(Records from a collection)
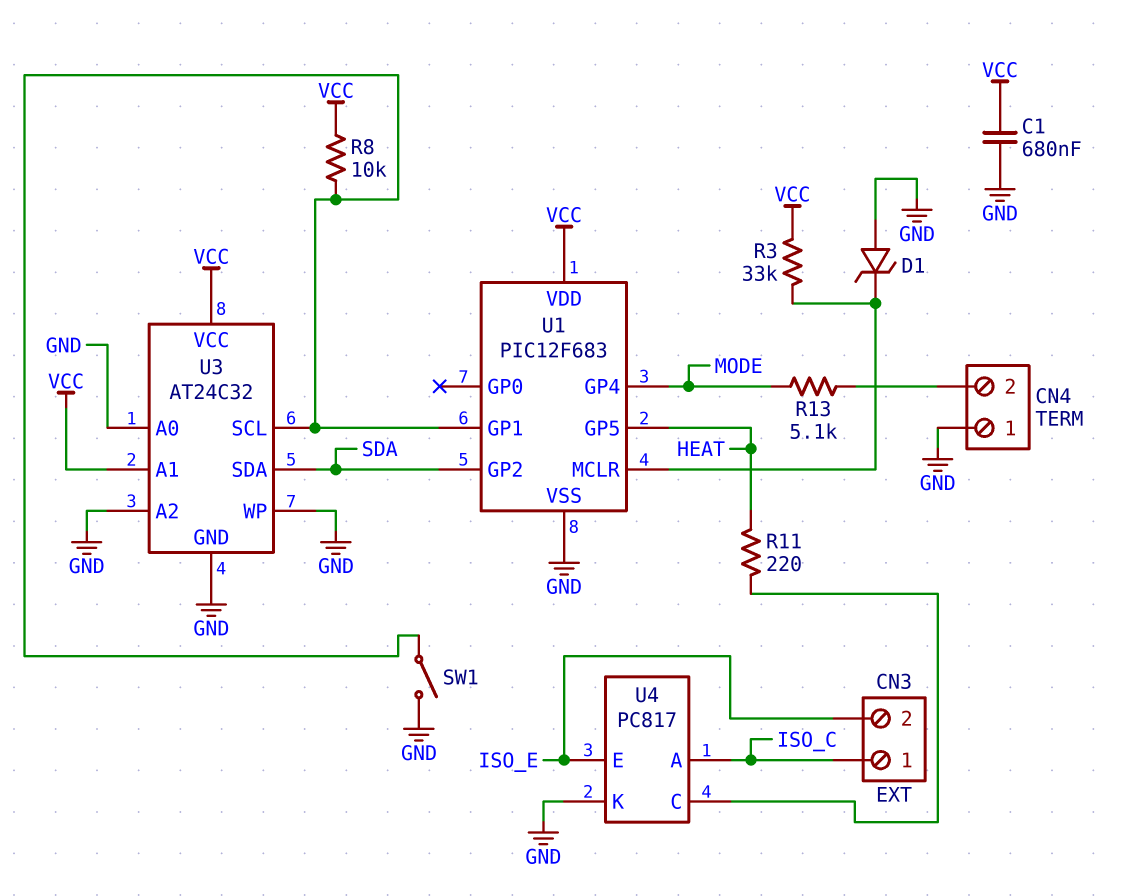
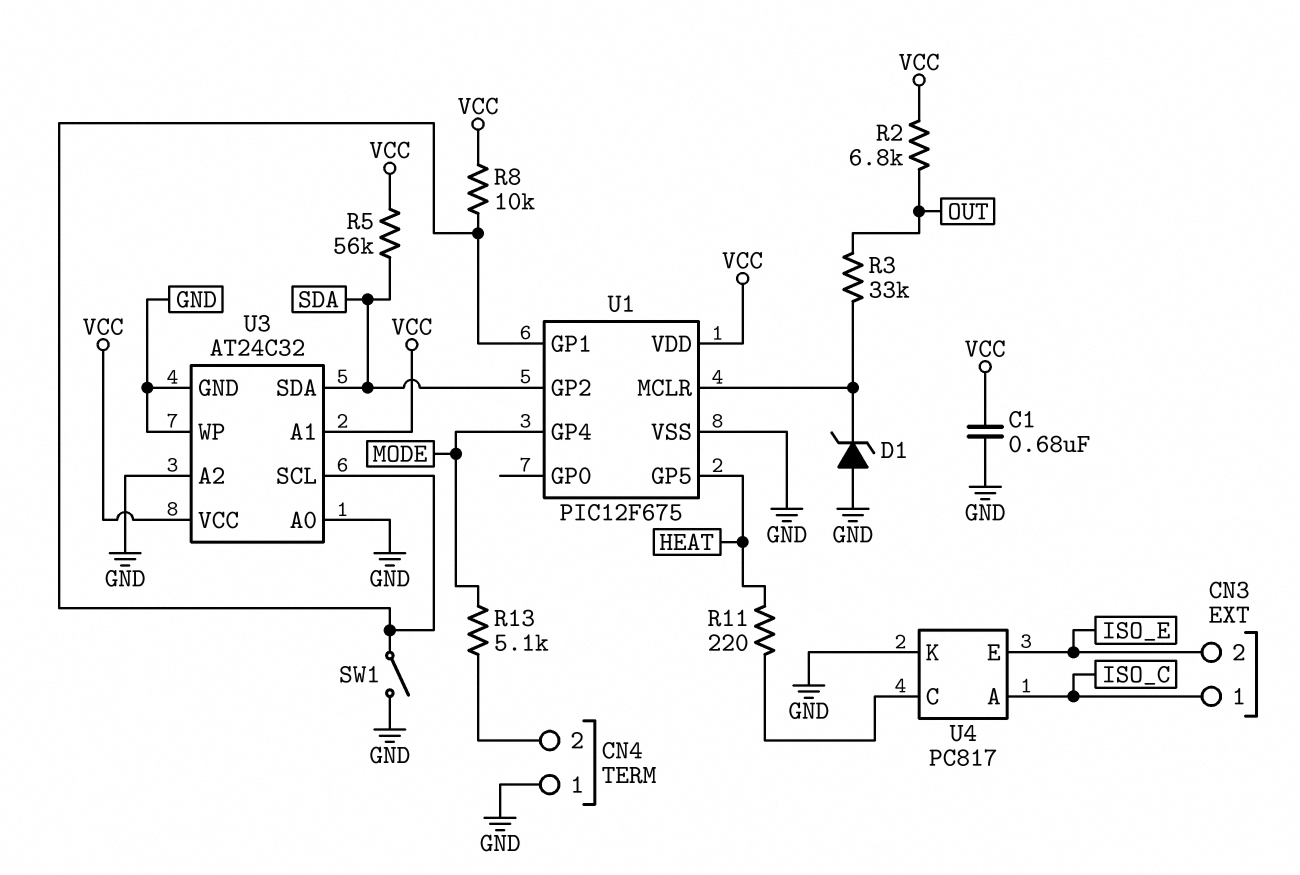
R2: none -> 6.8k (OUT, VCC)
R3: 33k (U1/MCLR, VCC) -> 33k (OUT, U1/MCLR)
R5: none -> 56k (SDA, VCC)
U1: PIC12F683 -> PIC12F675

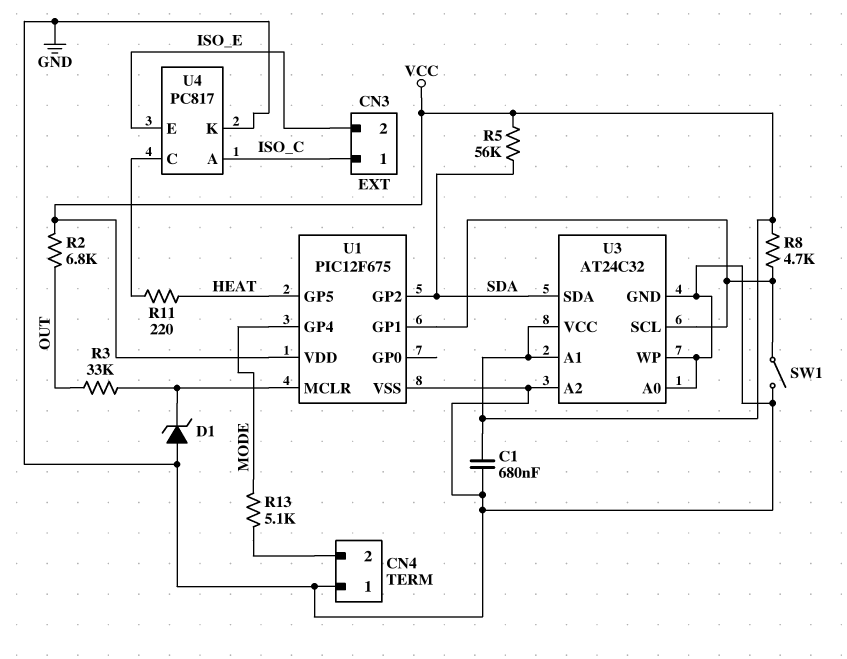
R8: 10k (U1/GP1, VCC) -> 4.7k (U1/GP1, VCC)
* * *
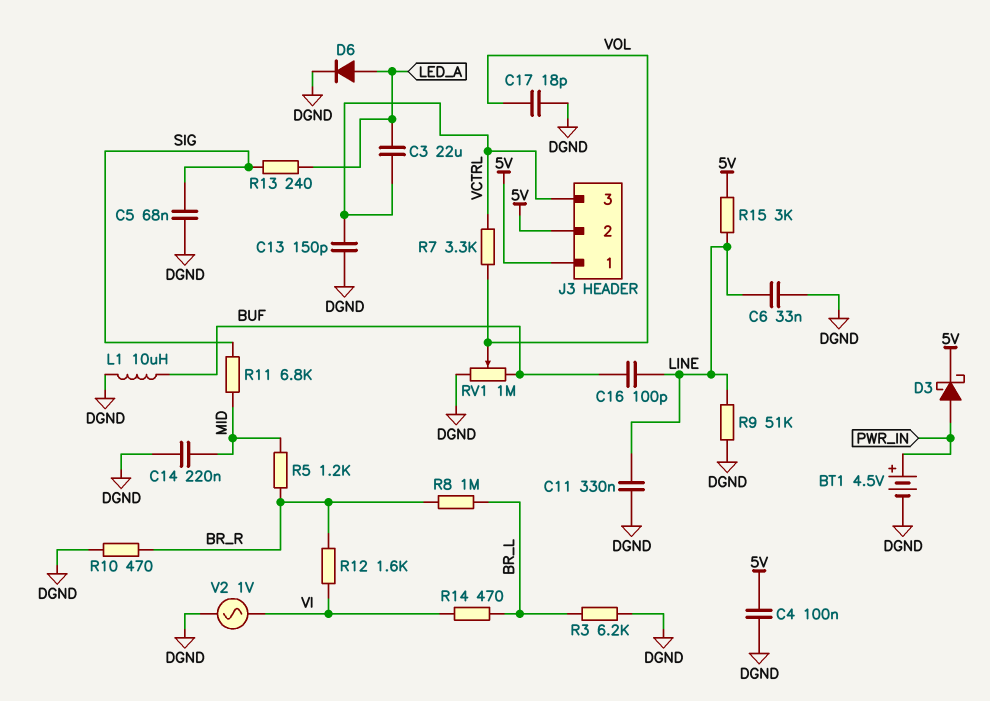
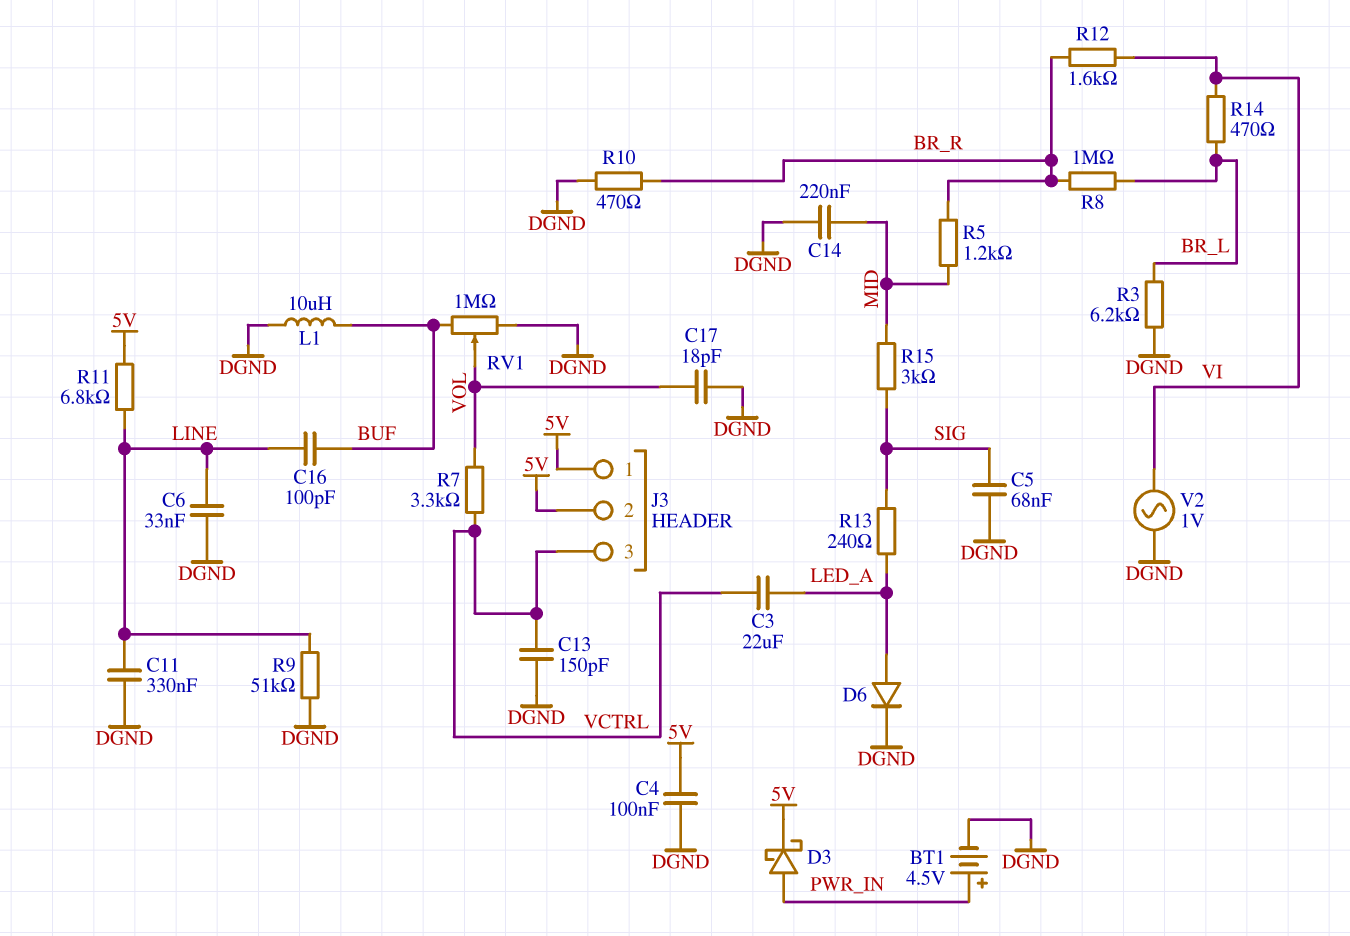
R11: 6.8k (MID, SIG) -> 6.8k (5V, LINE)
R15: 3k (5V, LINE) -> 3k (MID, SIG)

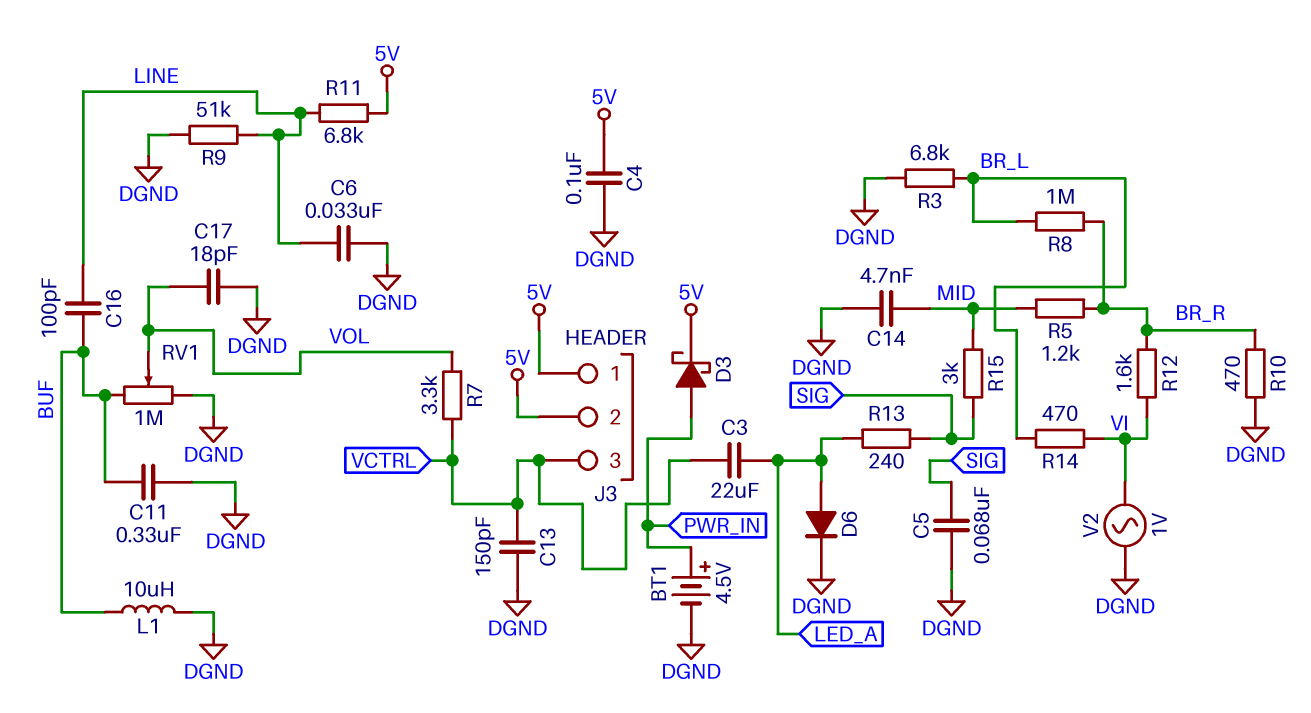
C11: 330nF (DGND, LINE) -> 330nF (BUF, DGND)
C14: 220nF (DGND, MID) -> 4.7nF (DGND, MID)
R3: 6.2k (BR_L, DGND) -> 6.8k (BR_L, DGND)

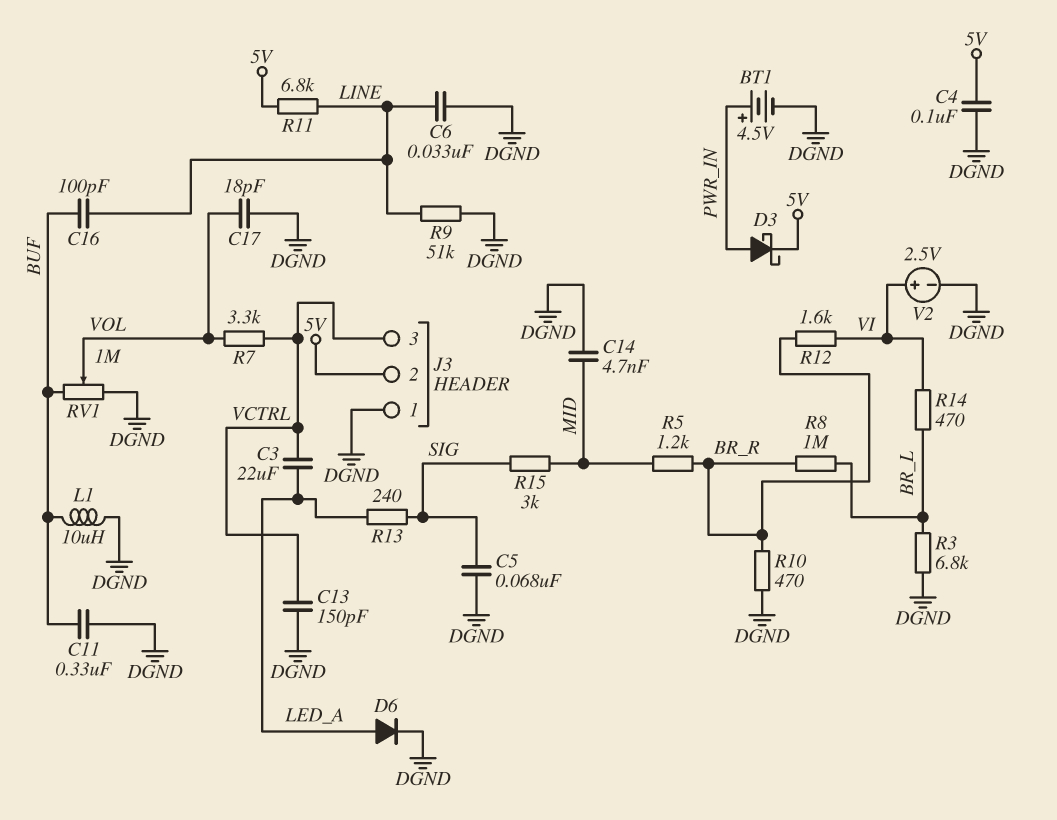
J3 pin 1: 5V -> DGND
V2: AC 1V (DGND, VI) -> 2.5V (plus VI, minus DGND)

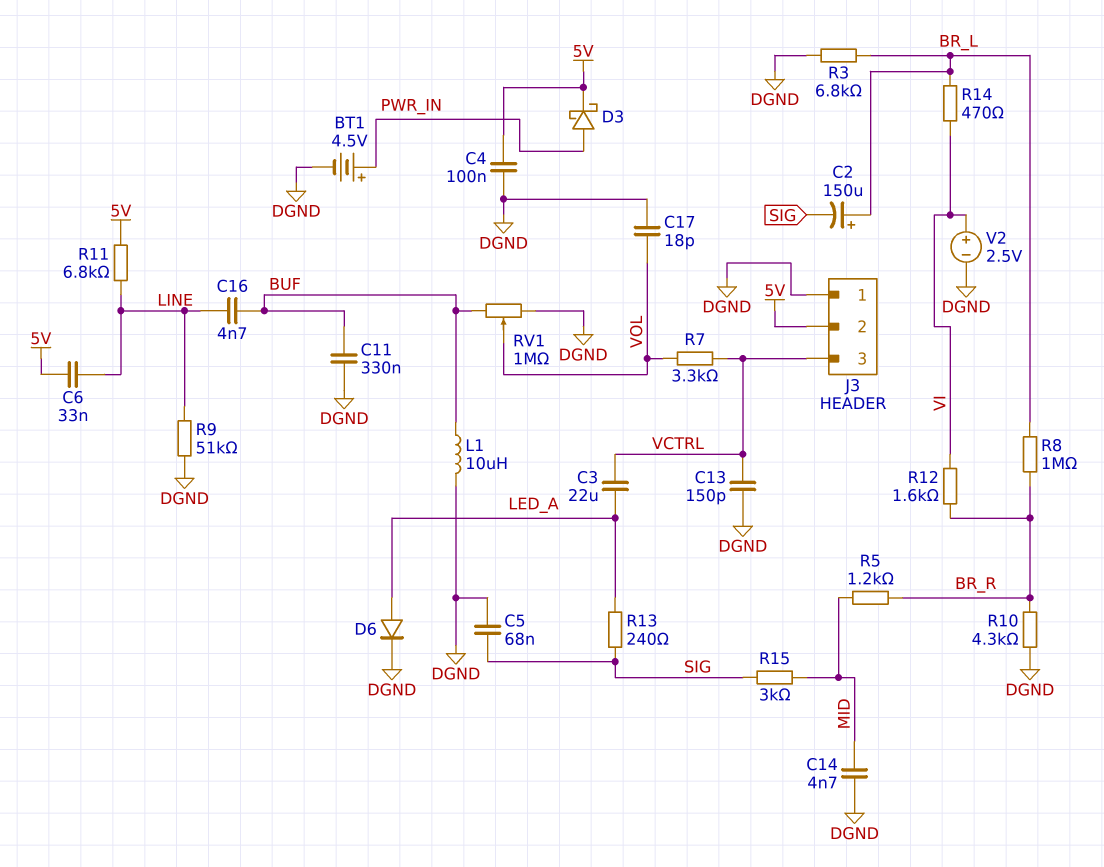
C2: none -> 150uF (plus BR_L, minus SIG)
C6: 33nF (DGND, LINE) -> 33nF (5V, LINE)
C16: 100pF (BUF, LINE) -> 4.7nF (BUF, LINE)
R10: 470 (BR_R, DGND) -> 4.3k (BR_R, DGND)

DESCRIPTION OF THE TASK >> Output should consist of the lines above from the one with "J3 pin 1: 5V -> DGND" down to the one with "R10: 470 (BR_R, DGND) -> 4.3k (BR_R, DGND)", exact and without pictures.

RESULT FOR THIS TASK >>
J3 pin 1: 5V -> DGND
V2: AC 1V (DGND, VI) -> 2.5V (plus VI, minus DGND)

C2: none -> 150uF (plus BR_L, minus SIG)
C6: 33nF (DGND, LINE) -> 33nF (5V, LINE)
C16: 100pF (BUF, LINE) -> 4.7nF (BUF, LINE)
R10: 470 (BR_R, DGND) -> 4.3k (BR_R, DGND)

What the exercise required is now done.